(Scene image comparisons)

━━━━━━━━━━━━━━━━

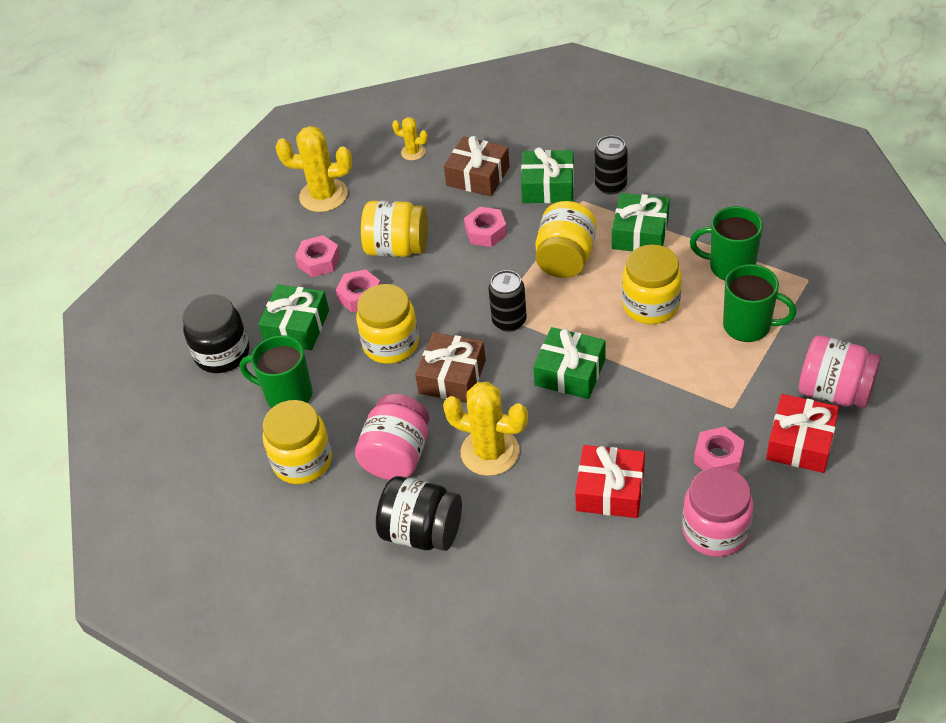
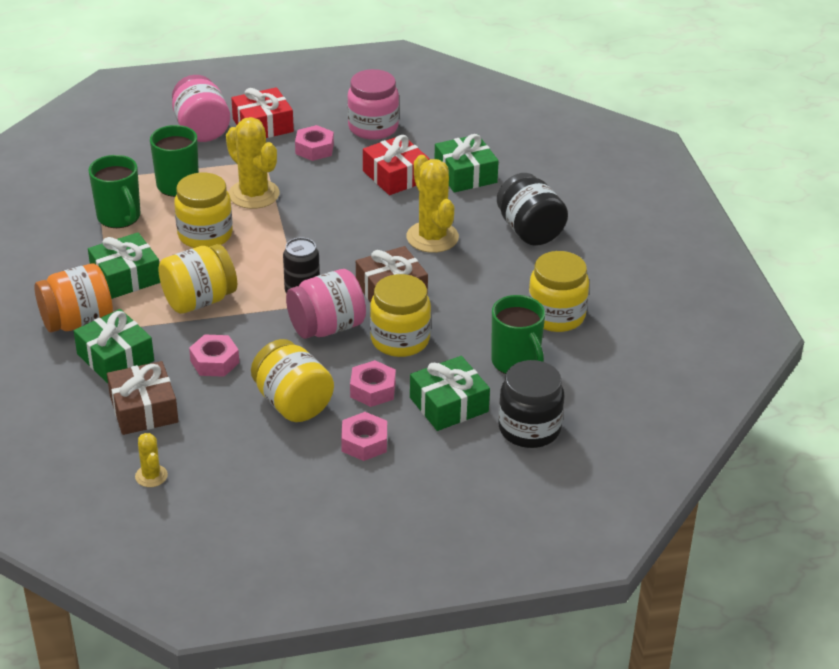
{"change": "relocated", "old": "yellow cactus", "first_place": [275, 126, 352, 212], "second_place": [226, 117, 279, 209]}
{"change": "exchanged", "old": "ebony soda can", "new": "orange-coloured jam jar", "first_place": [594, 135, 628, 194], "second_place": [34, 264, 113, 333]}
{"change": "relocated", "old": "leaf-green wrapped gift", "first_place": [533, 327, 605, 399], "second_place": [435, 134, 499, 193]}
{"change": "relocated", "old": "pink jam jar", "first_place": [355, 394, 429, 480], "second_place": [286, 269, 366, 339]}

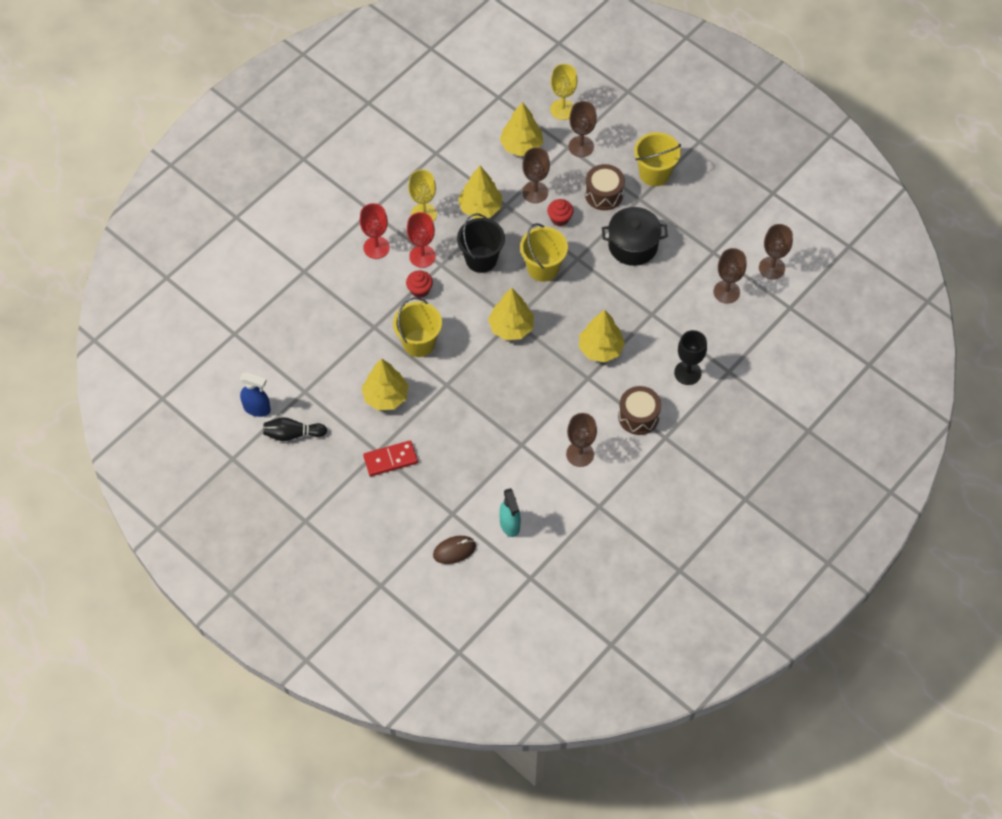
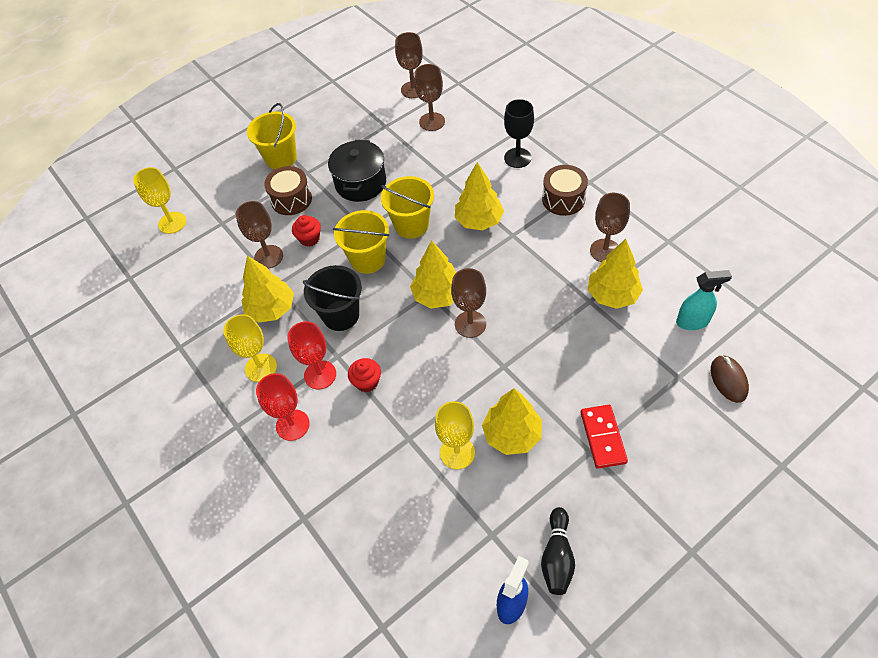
{"change": "relocated", "old": "russet wine glass", "first_place": [569, 101, 597, 157], "second_place": [451, 268, 486, 338]}
{"change": "relocated", "old": "yellow toy tree", "first_place": [500, 102, 543, 156], "second_place": [588, 239, 643, 309]}
{"change": "relocated", "old": "yellow pail", "first_place": [393, 297, 442, 357], "second_place": [381, 176, 434, 239]}
{"change": "appeared", "new": "yellow wine glass", "second_place": [435, 401, 475, 470]}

━━━━━━━━━━━━━━━━

## What to work on
Each record is to be written out exactly. No picture goes in.

## Reply
{"change": "relocated", "old": "yellow cactus", "first_place": [275, 126, 352, 212], "second_place": [226, 117, 279, 209]}
{"change": "exchanged", "old": "ebony soda can", "new": "orange-coloured jam jar", "first_place": [594, 135, 628, 194], "second_place": [34, 264, 113, 333]}
{"change": "relocated", "old": "leaf-green wrapped gift", "first_place": [533, 327, 605, 399], "second_place": [435, 134, 499, 193]}
{"change": "relocated", "old": "pink jam jar", "first_place": [355, 394, 429, 480], "second_place": [286, 269, 366, 339]}

{"change": "relocated", "old": "russet wine glass", "first_place": [569, 101, 597, 157], "second_place": [451, 268, 486, 338]}
{"change": "relocated", "old": "yellow toy tree", "first_place": [500, 102, 543, 156], "second_place": [588, 239, 643, 309]}
{"change": "relocated", "old": "yellow pail", "first_place": [393, 297, 442, 357], "second_place": [381, 176, 434, 239]}
{"change": "appeared", "new": "yellow wine glass", "second_place": [435, 401, 475, 470]}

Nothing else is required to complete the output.